-- start The data --

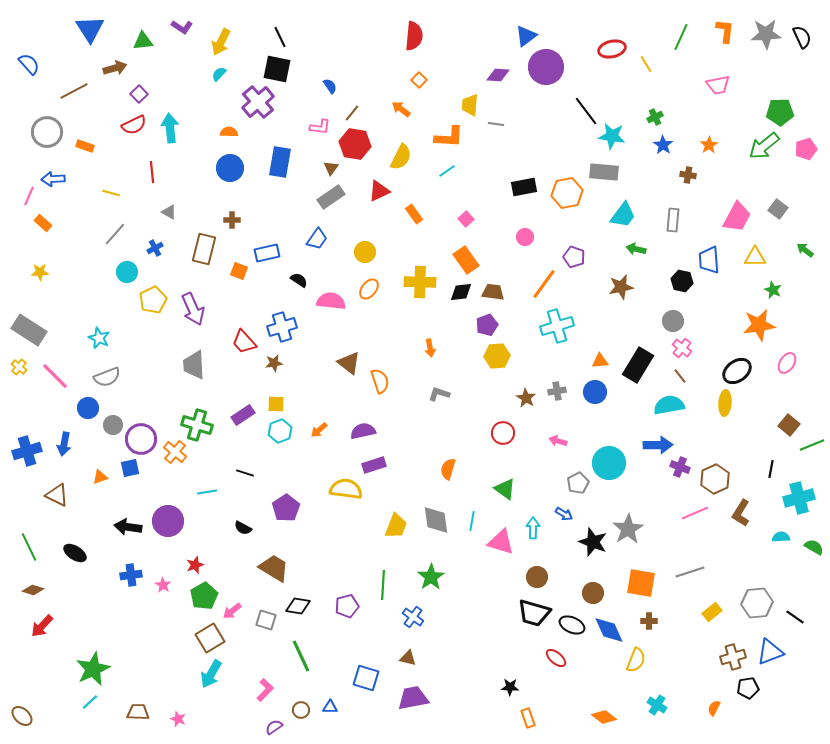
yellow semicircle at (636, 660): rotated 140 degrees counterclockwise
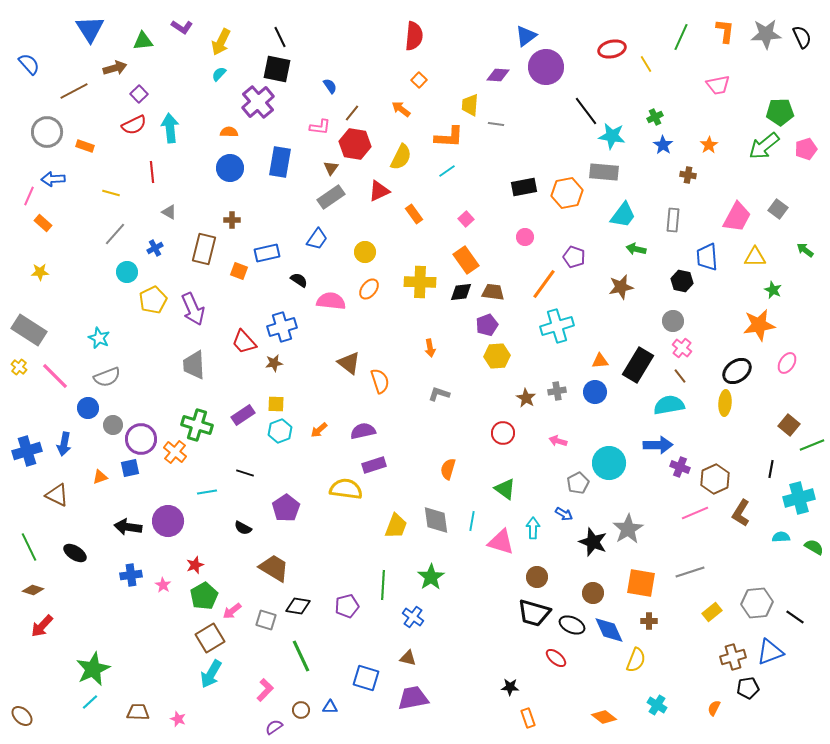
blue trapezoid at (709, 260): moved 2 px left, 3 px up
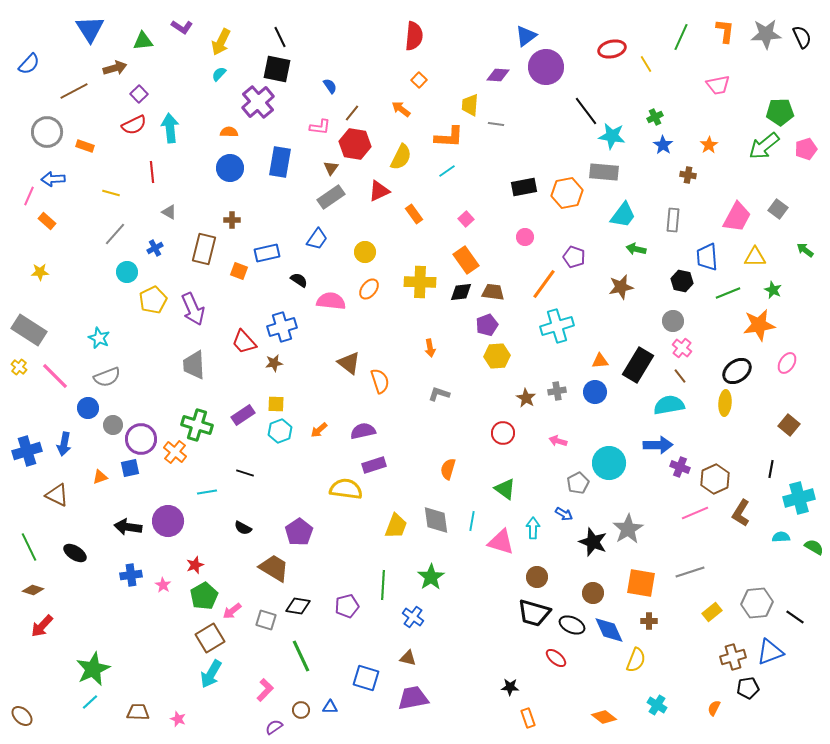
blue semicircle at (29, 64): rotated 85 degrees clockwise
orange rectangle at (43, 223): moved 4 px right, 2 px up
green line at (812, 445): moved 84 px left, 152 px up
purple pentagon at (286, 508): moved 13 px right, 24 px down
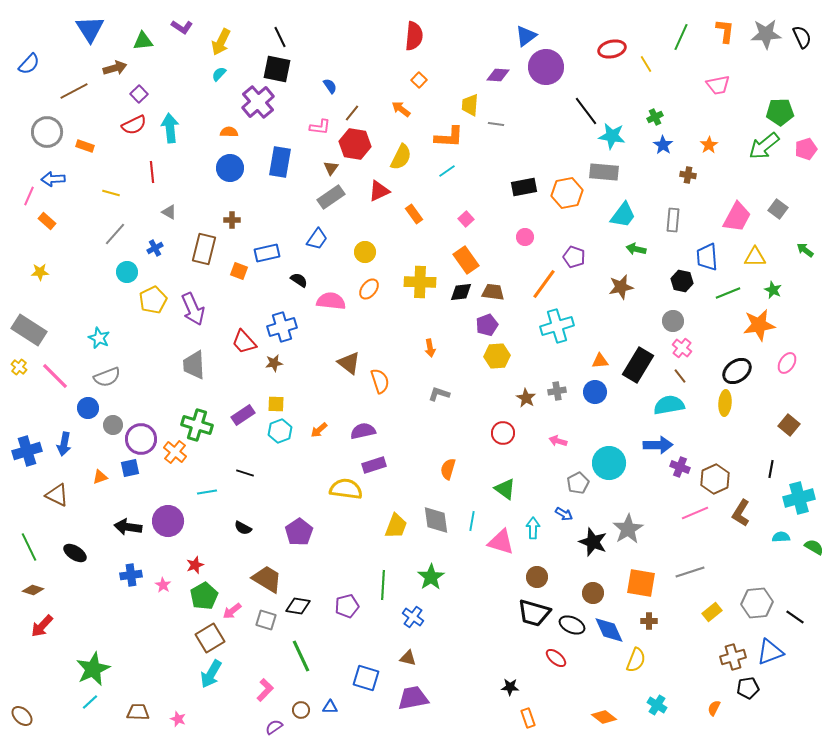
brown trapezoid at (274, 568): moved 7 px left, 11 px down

-- end The data --

What needs to be done
Please copy every line of the records above character for character, but leave the pictures out of your answer.

Answer for the task
yellow semicircle at (636, 660): rotated 140 degrees counterclockwise
blue trapezoid at (709, 260): moved 2 px left, 3 px up
blue semicircle at (29, 64): rotated 85 degrees clockwise
orange rectangle at (43, 223): moved 4 px right, 2 px up
green line at (812, 445): moved 84 px left, 152 px up
purple pentagon at (286, 508): moved 13 px right, 24 px down
brown trapezoid at (274, 568): moved 7 px left, 11 px down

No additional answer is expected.